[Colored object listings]
::::

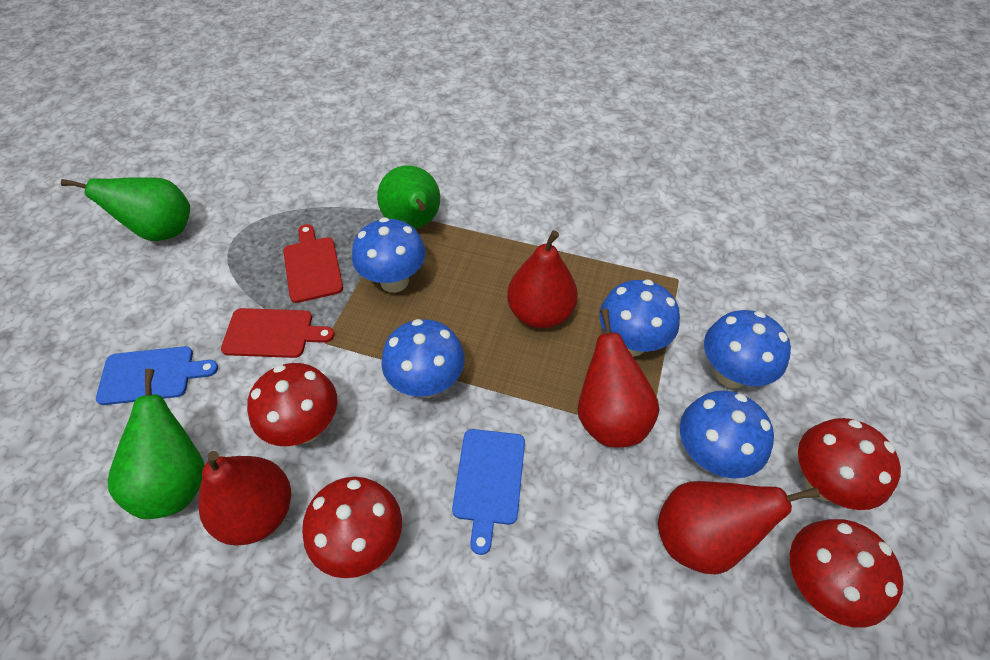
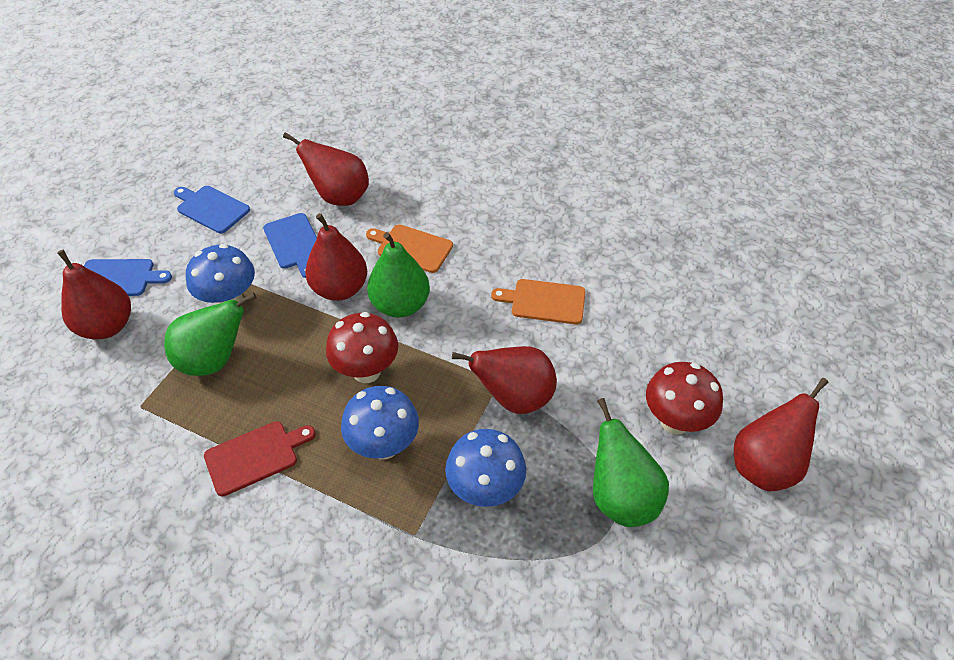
blue cutting board: 2 -> 3
blue mushroom: 5 -> 3
orange cutting board: 0 -> 2
red cutting board: 2 -> 1
red mushroom: 4 -> 2
red pear: 4 -> 5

::::

TASK DIRECTIONS:
Copy every record exactly; no pictures.

ANSWER FOR THE TASK:
blue cutting board: 2 -> 3
blue mushroom: 5 -> 3
orange cutting board: 0 -> 2
red cutting board: 2 -> 1
red mushroom: 4 -> 2
red pear: 4 -> 5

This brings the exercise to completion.